> Exercise details:
Each entry is to be retyped without alteration, and no picture is to be included.
╭─ Extracted records
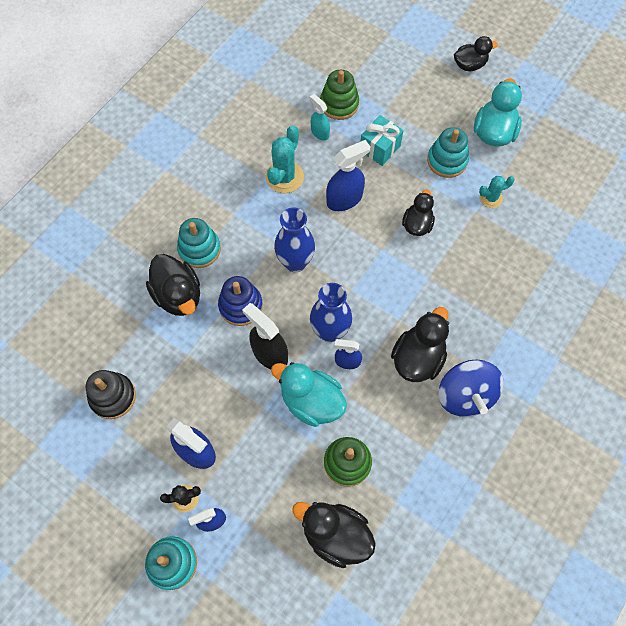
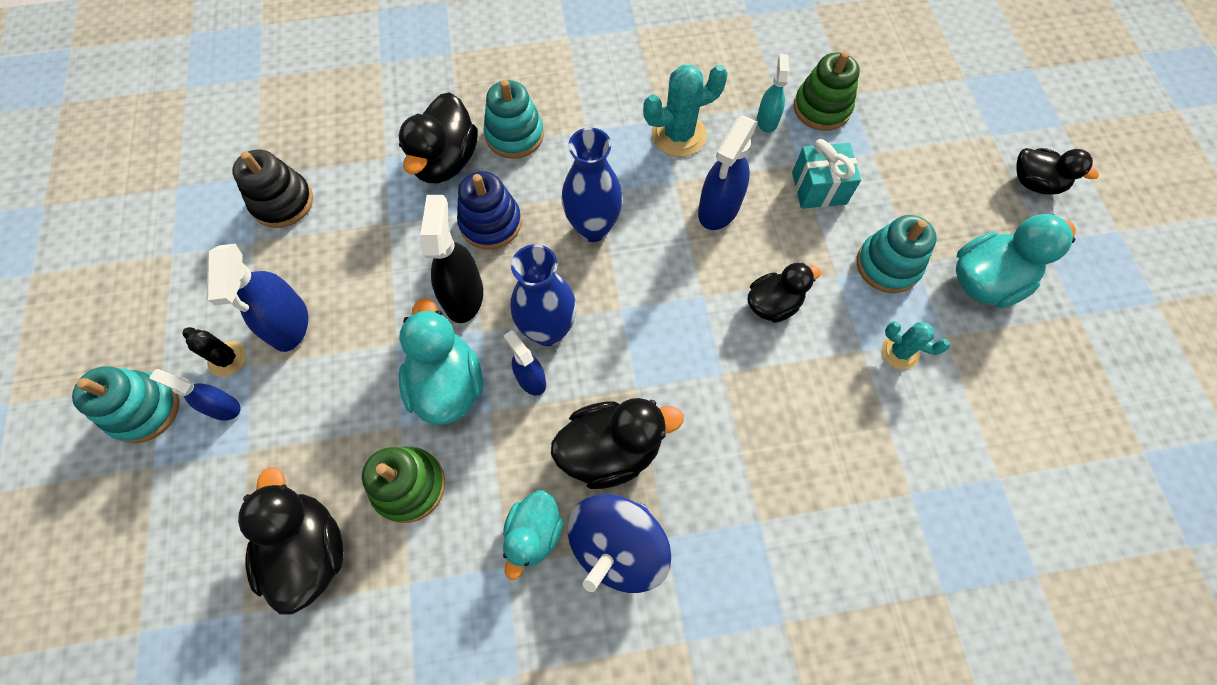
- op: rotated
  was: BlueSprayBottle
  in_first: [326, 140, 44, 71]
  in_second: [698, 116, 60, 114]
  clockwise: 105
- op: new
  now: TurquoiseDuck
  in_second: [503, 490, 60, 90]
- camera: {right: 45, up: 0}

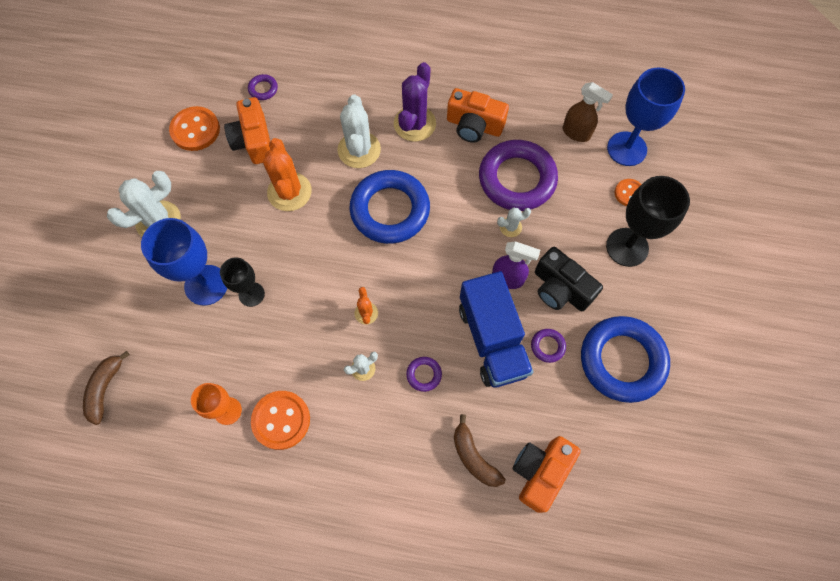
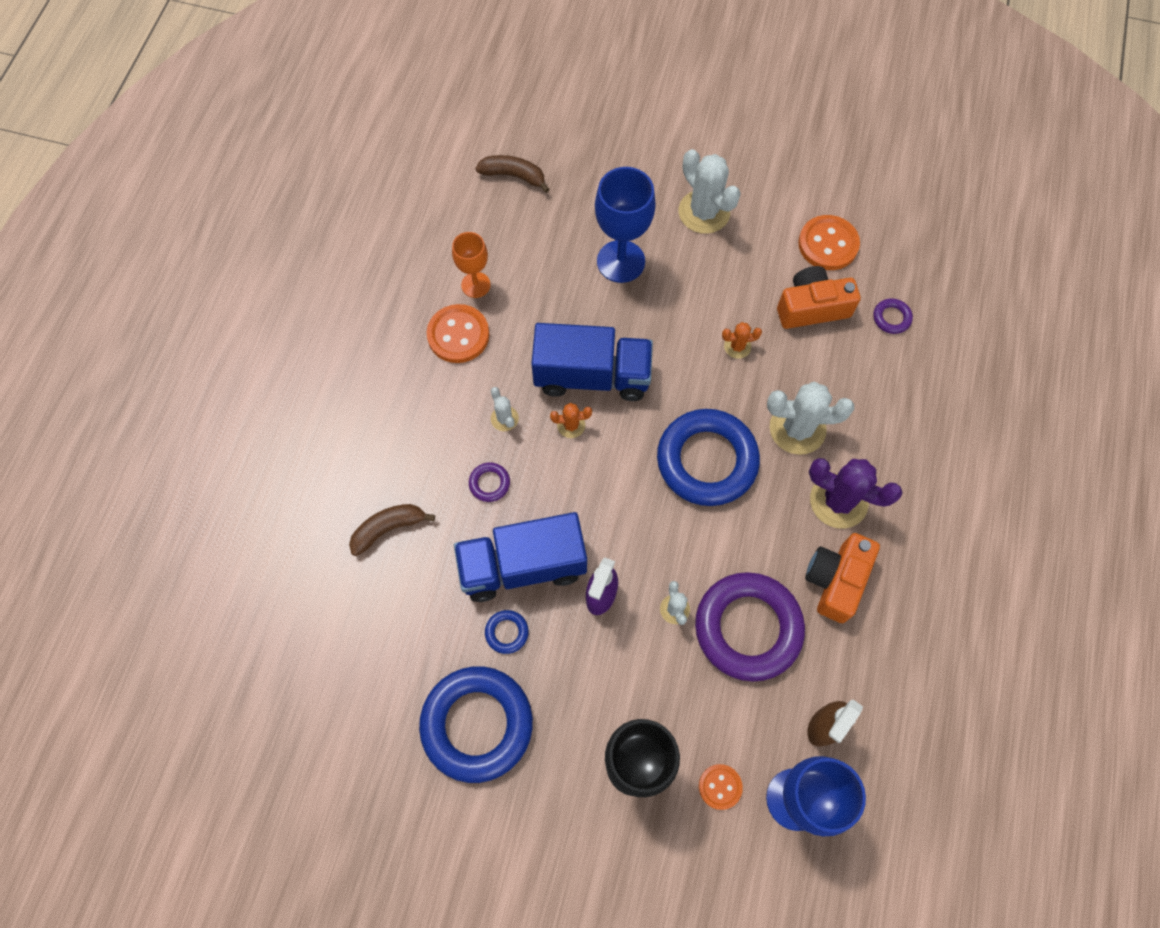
- op: gone
  was: BlackGoblet
  in_first: [220, 258, 45, 49]
- op: scaled
  was: OrangeCactus
  in_first: [263, 138, 49, 73]
  in_second: [722, 322, 40, 37]
  ratio: 0.5
- op: gone
  was: OrangeCamera
  in_first: [513, 436, 68, 77]
- op: repainted
  was: PurpleRing
  now: BlueRing
  in_first: [531, 329, 35, 34]
  in_second: [485, 610, 44, 44]
- op: gone
  was: BlackCamera
  in_first: [535, 247, 68, 64]
- op: new
  now: BlueTruck
  in_second: [531, 323, 122, 78]
- camera: {right: 95, up: 0}

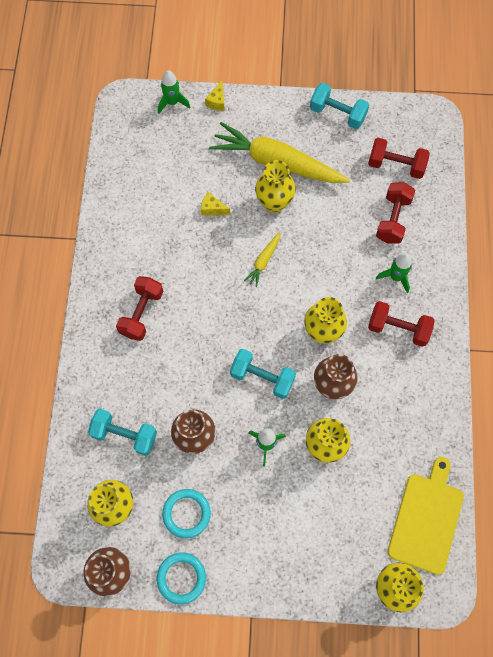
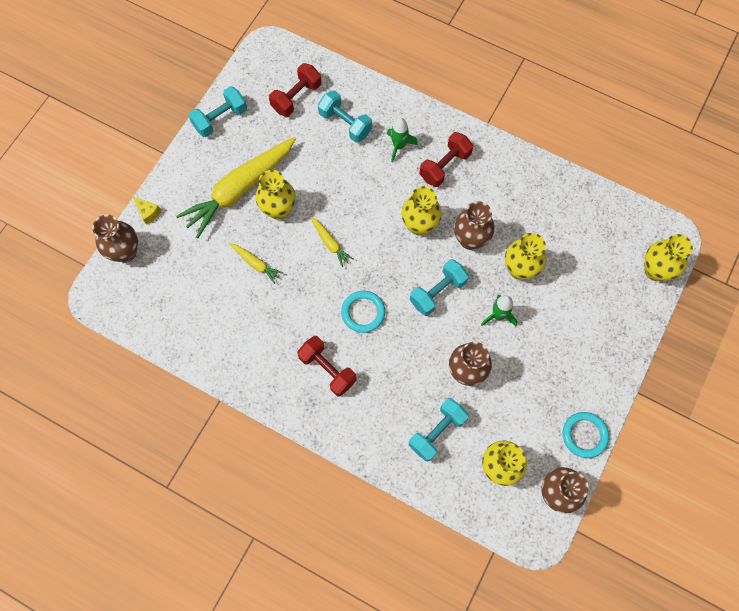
- op: swapped
  was: GreenRocket
  now: BrownVase
  in_first: [158, 70, 32, 44]
  in_second: [92, 215, 46, 48]
- op: shifted
  was: TurquoiseRing
  in_first: [162, 489, 49, 49]
  in_second: [341, 291, 44, 42]
- op: swapped
  was: YellowCheese
  now: YellowCarrot
  in_first: [201, 192, 29, 23]
  in_second: [230, 243, 53, 41]
- op: repainted
  was: RedDumbbell
  now: TurquoiseDumbbell
  in_first: [376, 182, 39, 62]
  in_second: [318, 90, 54, 52]
- op: gone
  was: YellowCuttingBoard
  in_first: [388, 457, 76, 118]
- camera: {right: -65, up: 0}

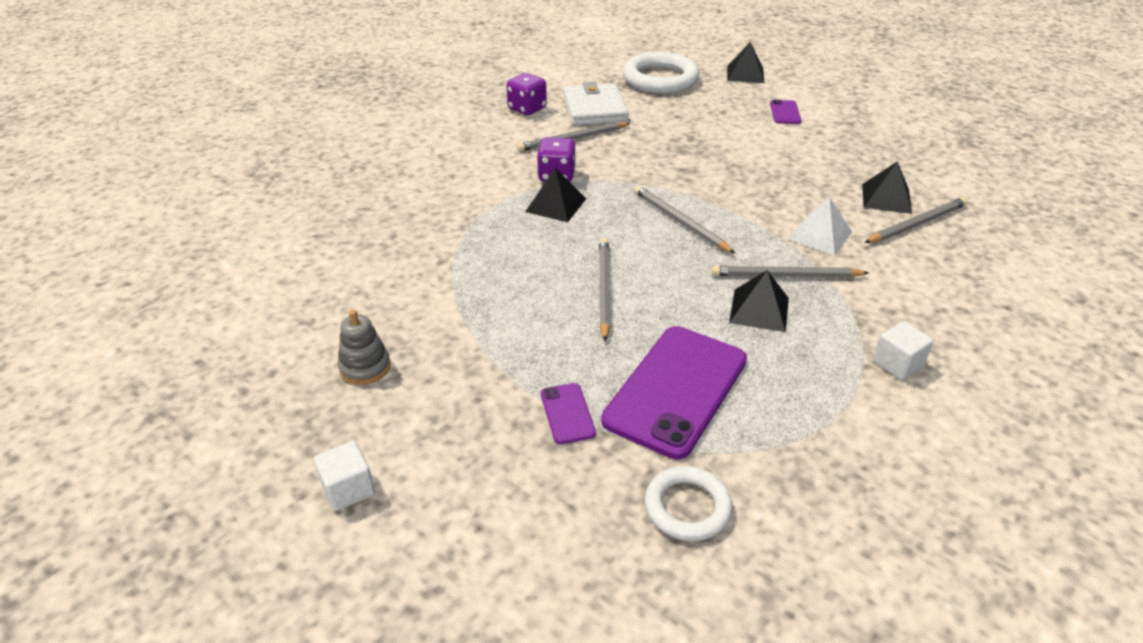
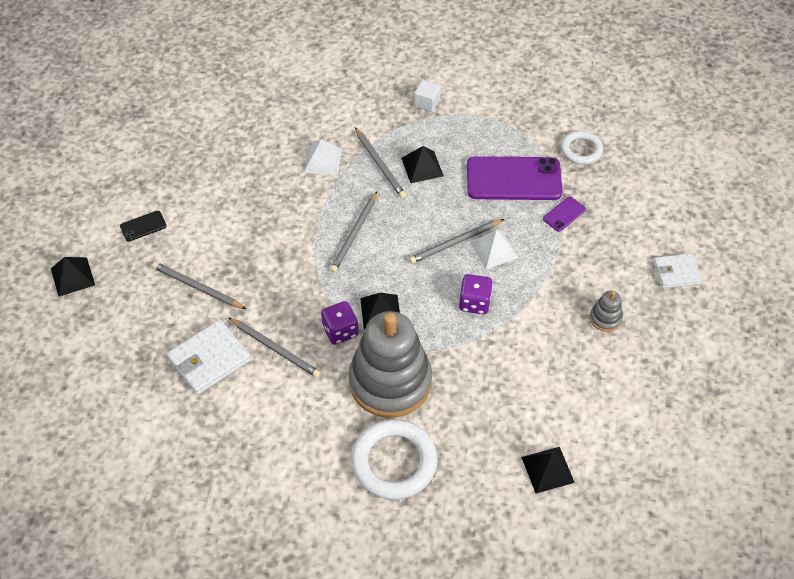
- op: swapped
  was: WhiteCube
  now: WhiteWallet
  in_first: [314, 441, 61, 70]
  in_second: [653, 253, 49, 35]
- op: shifted
  was: PurpleDice
  in_first: [506, 73, 41, 42]
  in_second: [459, 274, 34, 40]
- op: shifted
  was: WhiteRing
  in_first: [623, 52, 77, 42]
  in_second: [351, 419, 86, 81]
- op: repainted
  was: PurplePhone
  now: BlackPhone
  in_first: [770, 100, 32, 24]
  in_second: [120, 211, 46, 31]
- op: shifted
  was: BlackPyramid
  in_first: [862, 161, 50, 53]
  in_second: [521, 447, 54, 46]
- op: shifted
  was: GreyPencil
  in_first: [864, 197, 104, 46]
  in_second: [152, 262, 94, 47]
- op: new
  now: GreyStackingToy
  in_second: [349, 311, 83, 107]
- op: new
  now: WhitePyramid
  in_second: [470, 230, 48, 39]
- camera: {right: -120, up: 15}

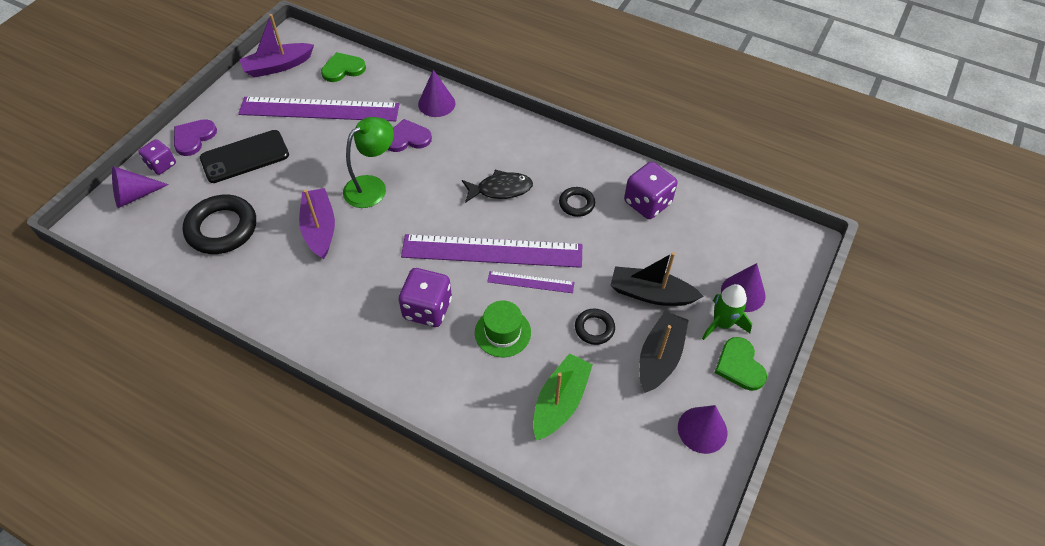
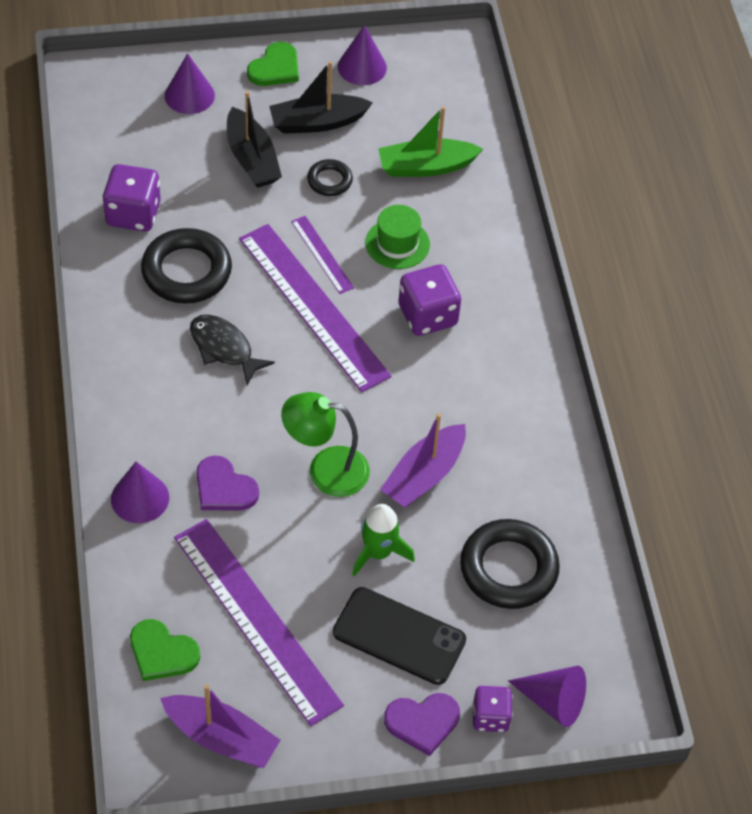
- op: scaled
  was: BlackRing
  in_first: [559, 187, 36, 30]
  in_second: [141, 228, 91, 75]
  ratio: 1.91
- op: shifted
  was: GreenRocket
  in_first: [702, 284, 50, 56]
  in_second: [352, 504, 63, 72]
- camera: {right: -130, up: 0}

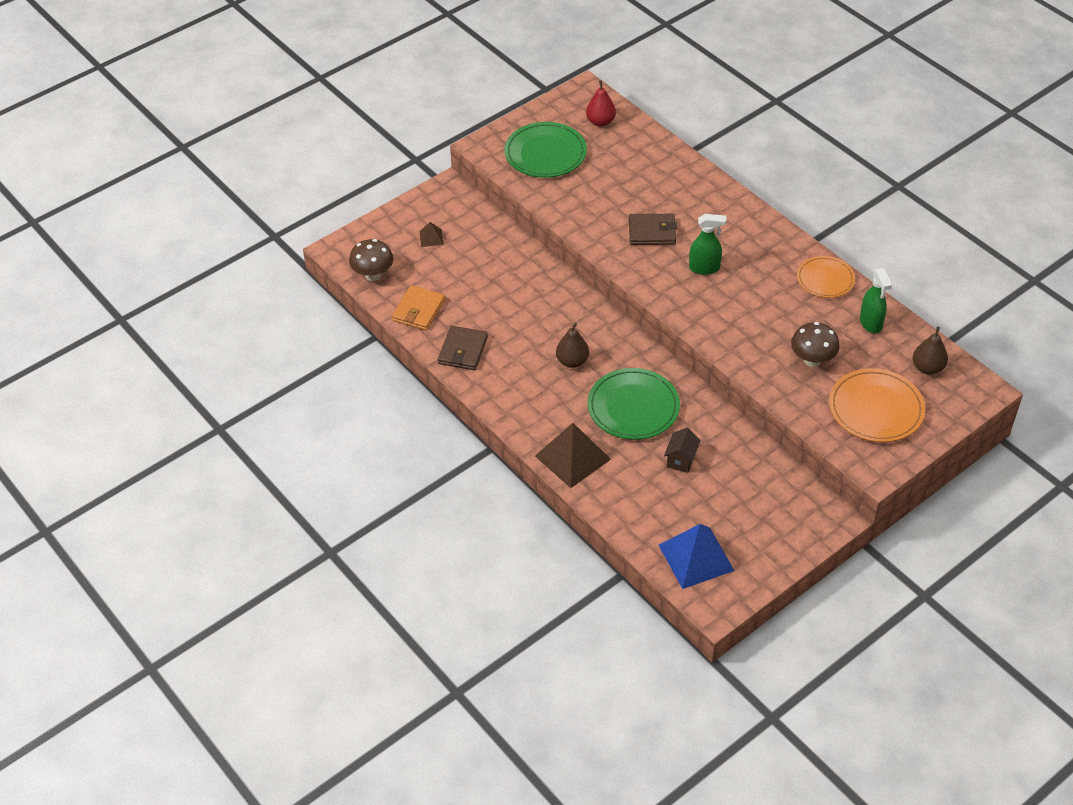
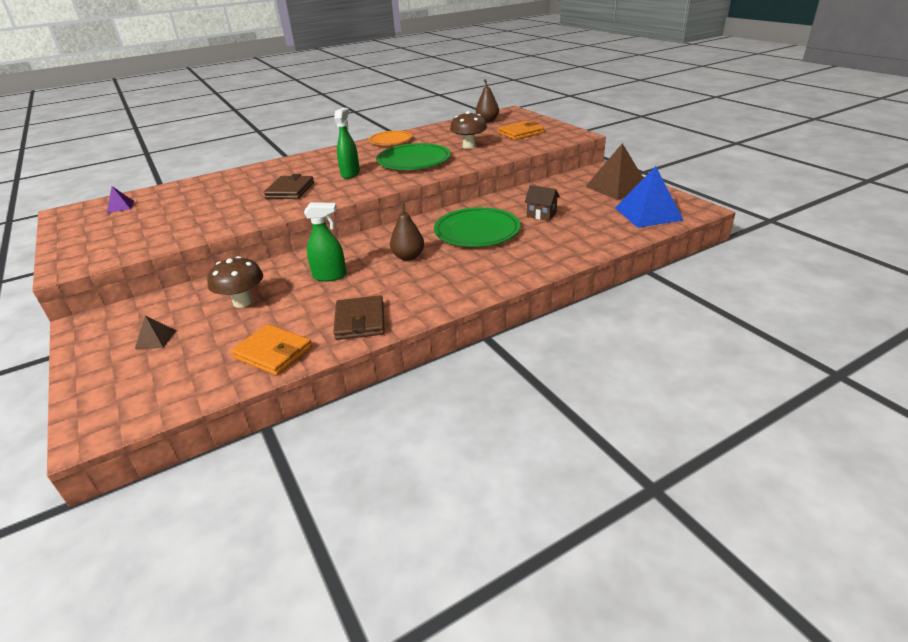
- op: shifted
  was: BrownMushroom
  in_first: [349, 239, 45, 42]
  in_second: [207, 256, 56, 52]
- op: rotated
  was: BrownWallet
  in_first: [438, 326, 50, 44]
  in_second: [333, 295, 52, 45]
  clockwise: 60
- op: shifted
  was: GreenPlate
  in_first: [504, 122, 83, 56]
  in_second: [376, 143, 75, 27]
- op: shifted
  was: BrownPyramid
  in_first: [535, 423, 76, 65]
  in_second: [585, 143, 58, 57]
- op: swapped
  was: RedPear
  now: PurplePyramid
  in_first: [586, 80, 30, 47]
  in_second: [107, 186, 27, 27]
- op: swapped
  was: OrangePlate
  now: OrangeWallet
  in_first: [829, 368, 96, 74]
  in_second: [498, 121, 46, 19]
- op: shifted
  was: GreenSprayBottle
  in_first: [860, 268, 32, 65]
  in_second: [304, 202, 42, 80]
- camera: {right: -80, up: -15}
╰─
> Task output:
- op: rotated
  was: BlueSprayBottle
  in_first: [326, 140, 44, 71]
  in_second: [698, 116, 60, 114]
  clockwise: 105
- op: new
  now: TurquoiseDuck
  in_second: [503, 490, 60, 90]
- camera: {right: 45, up: 0}

- op: gone
  was: BlackGoblet
  in_first: [220, 258, 45, 49]
- op: scaled
  was: OrangeCactus
  in_first: [263, 138, 49, 73]
  in_second: [722, 322, 40, 37]
  ratio: 0.5
- op: gone
  was: OrangeCamera
  in_first: [513, 436, 68, 77]
- op: repainted
  was: PurpleRing
  now: BlueRing
  in_first: [531, 329, 35, 34]
  in_second: [485, 610, 44, 44]
- op: gone
  was: BlackCamera
  in_first: [535, 247, 68, 64]
- op: new
  now: BlueTruck
  in_second: [531, 323, 122, 78]
- camera: {right: 95, up: 0}

- op: swapped
  was: GreenRocket
  now: BrownVase
  in_first: [158, 70, 32, 44]
  in_second: [92, 215, 46, 48]
- op: shifted
  was: TurquoiseRing
  in_first: [162, 489, 49, 49]
  in_second: [341, 291, 44, 42]
- op: swapped
  was: YellowCheese
  now: YellowCarrot
  in_first: [201, 192, 29, 23]
  in_second: [230, 243, 53, 41]
- op: repainted
  was: RedDumbbell
  now: TurquoiseDumbbell
  in_first: [376, 182, 39, 62]
  in_second: [318, 90, 54, 52]
- op: gone
  was: YellowCuttingBoard
  in_first: [388, 457, 76, 118]
- camera: {right: -65, up: 0}

- op: swapped
  was: WhiteCube
  now: WhiteWallet
  in_first: [314, 441, 61, 70]
  in_second: [653, 253, 49, 35]
- op: shifted
  was: PurpleDice
  in_first: [506, 73, 41, 42]
  in_second: [459, 274, 34, 40]
- op: shifted
  was: WhiteRing
  in_first: [623, 52, 77, 42]
  in_second: [351, 419, 86, 81]
- op: repainted
  was: PurplePhone
  now: BlackPhone
  in_first: [770, 100, 32, 24]
  in_second: [120, 211, 46, 31]
- op: shifted
  was: BlackPyramid
  in_first: [862, 161, 50, 53]
  in_second: [521, 447, 54, 46]
- op: shifted
  was: GreyPencil
  in_first: [864, 197, 104, 46]
  in_second: [152, 262, 94, 47]
- op: new
  now: GreyStackingToy
  in_second: [349, 311, 83, 107]
- op: new
  now: WhitePyramid
  in_second: [470, 230, 48, 39]
- camera: {right: -120, up: 15}

- op: scaled
  was: BlackRing
  in_first: [559, 187, 36, 30]
  in_second: [141, 228, 91, 75]
  ratio: 1.91
- op: shifted
  was: GreenRocket
  in_first: [702, 284, 50, 56]
  in_second: [352, 504, 63, 72]
- camera: {right: -130, up: 0}

- op: shifted
  was: BrownMushroom
  in_first: [349, 239, 45, 42]
  in_second: [207, 256, 56, 52]
- op: rotated
  was: BrownWallet
  in_first: [438, 326, 50, 44]
  in_second: [333, 295, 52, 45]
  clockwise: 60
- op: shifted
  was: GreenPlate
  in_first: [504, 122, 83, 56]
  in_second: [376, 143, 75, 27]
- op: shifted
  was: BrownPyramid
  in_first: [535, 423, 76, 65]
  in_second: [585, 143, 58, 57]
- op: swapped
  was: RedPear
  now: PurplePyramid
  in_first: [586, 80, 30, 47]
  in_second: [107, 186, 27, 27]
- op: swapped
  was: OrangePlate
  now: OrangeWallet
  in_first: [829, 368, 96, 74]
  in_second: [498, 121, 46, 19]
- op: shifted
  was: GreenSprayBottle
  in_first: [860, 268, 32, 65]
  in_second: [304, 202, 42, 80]
- camera: {right: -80, up: -15}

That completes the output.